## [WORK INSTRUCTIONS]
Collect all lines containing the word "triangle" from the data.
━━━ SUPPLIED MATERIAL ━━━
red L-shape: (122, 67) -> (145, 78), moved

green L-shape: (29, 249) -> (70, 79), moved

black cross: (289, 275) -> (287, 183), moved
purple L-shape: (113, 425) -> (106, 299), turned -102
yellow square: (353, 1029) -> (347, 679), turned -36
━━━
━━━ SUPPLIED MATERIAL ━━━
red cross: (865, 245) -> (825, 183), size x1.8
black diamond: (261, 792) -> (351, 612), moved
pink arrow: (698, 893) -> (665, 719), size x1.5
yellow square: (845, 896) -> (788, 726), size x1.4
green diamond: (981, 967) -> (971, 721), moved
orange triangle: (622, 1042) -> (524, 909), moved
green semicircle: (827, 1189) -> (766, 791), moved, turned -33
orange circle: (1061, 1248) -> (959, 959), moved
━━━
━━━ SUPPLIED MATERIAL ━━━
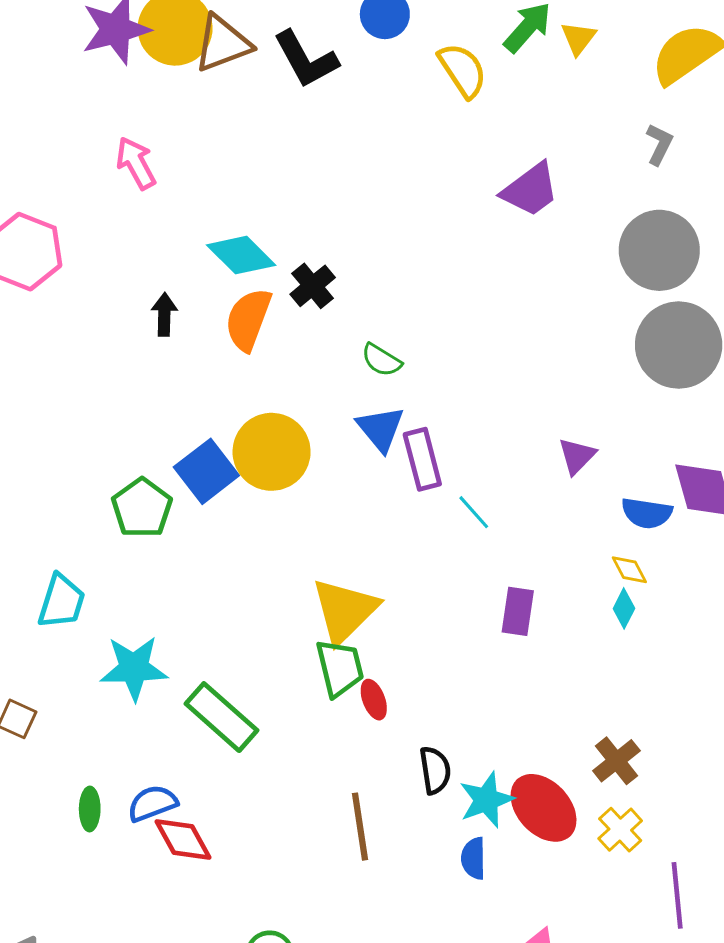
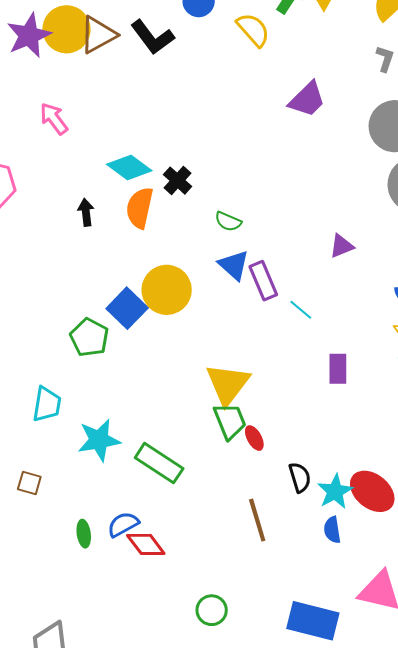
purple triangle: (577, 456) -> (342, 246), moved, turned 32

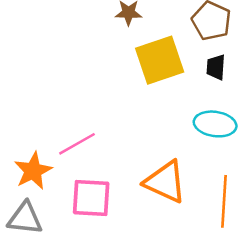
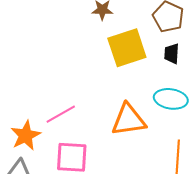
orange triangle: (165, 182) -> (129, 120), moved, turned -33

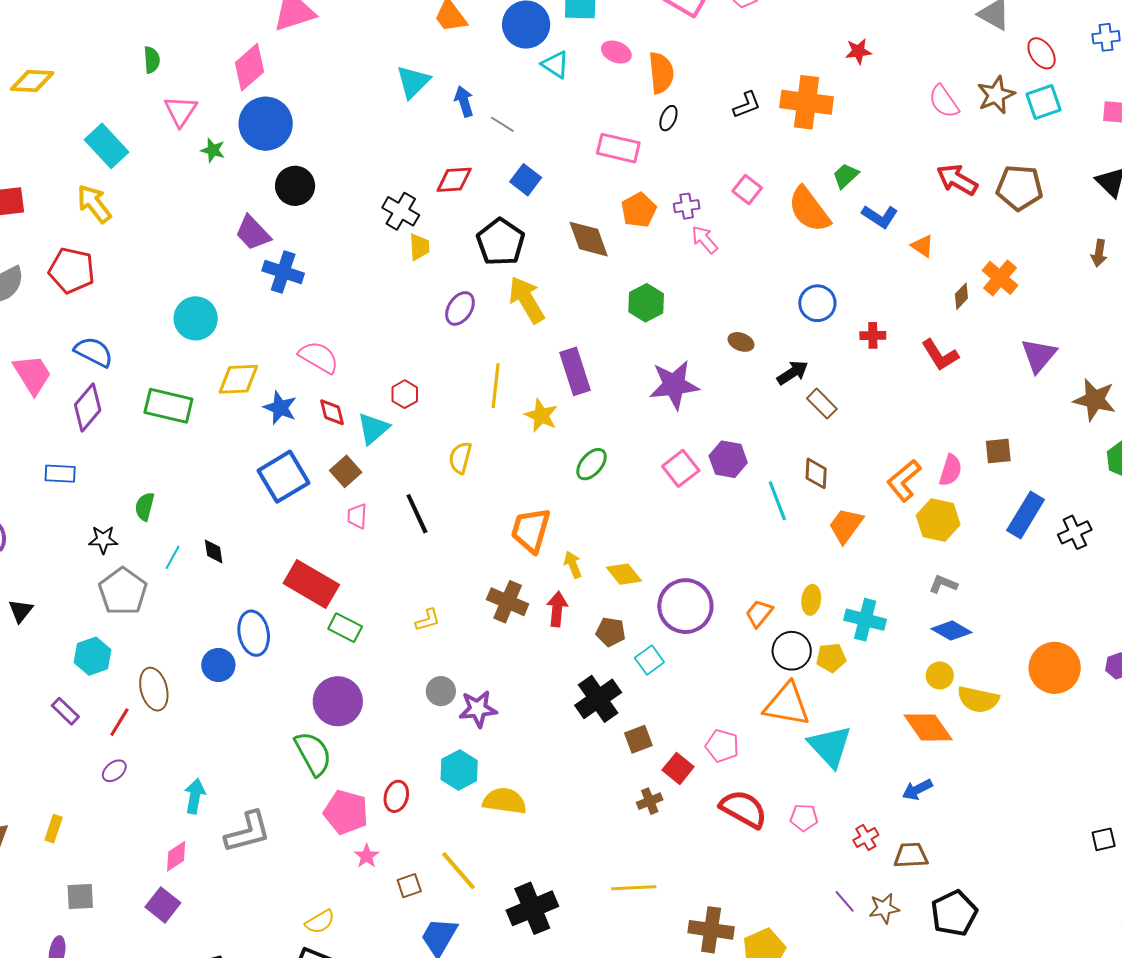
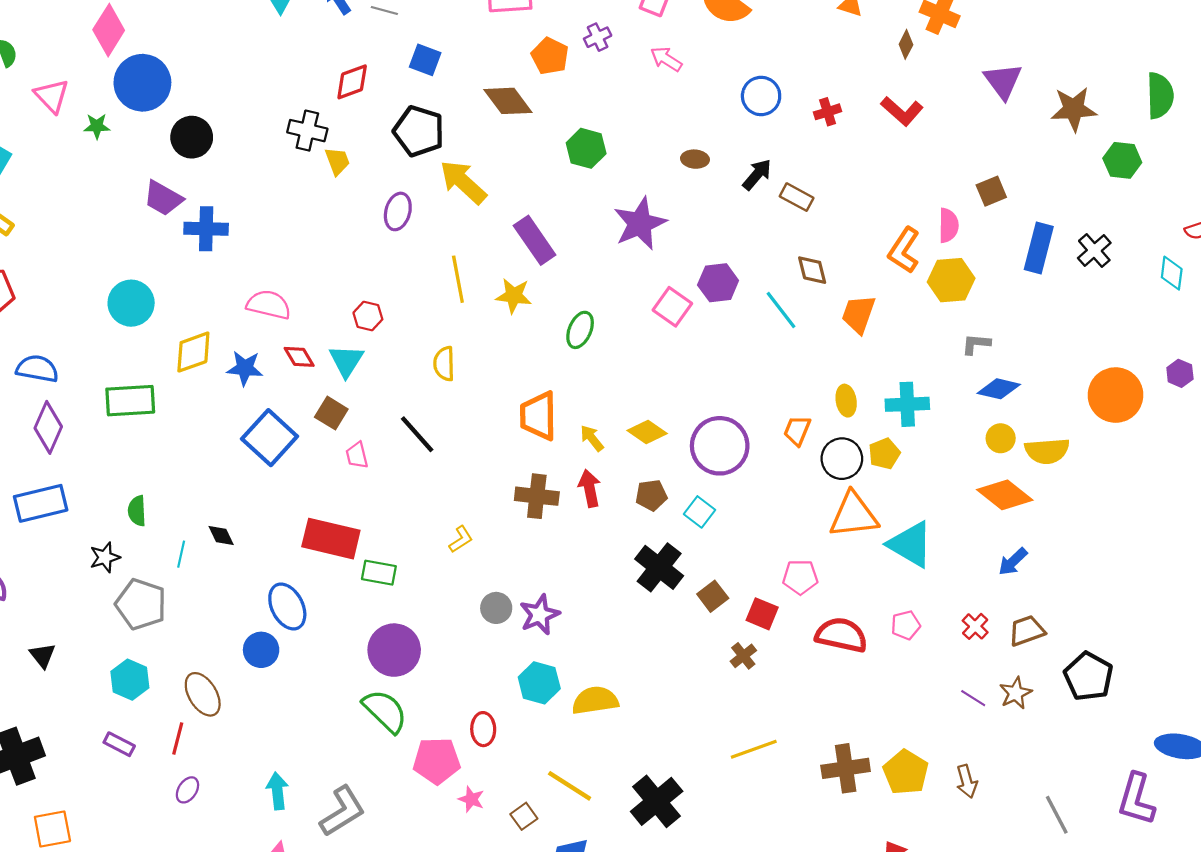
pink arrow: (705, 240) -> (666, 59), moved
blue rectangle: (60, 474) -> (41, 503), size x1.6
━━━
## [REPLY TO THE EXERCISE]
orange triangle: (622, 1042) -> (524, 909), moved
purple triangle: (577, 456) -> (342, 246), moved, turned 32
orange triangle: (165, 182) -> (129, 120), moved, turned -33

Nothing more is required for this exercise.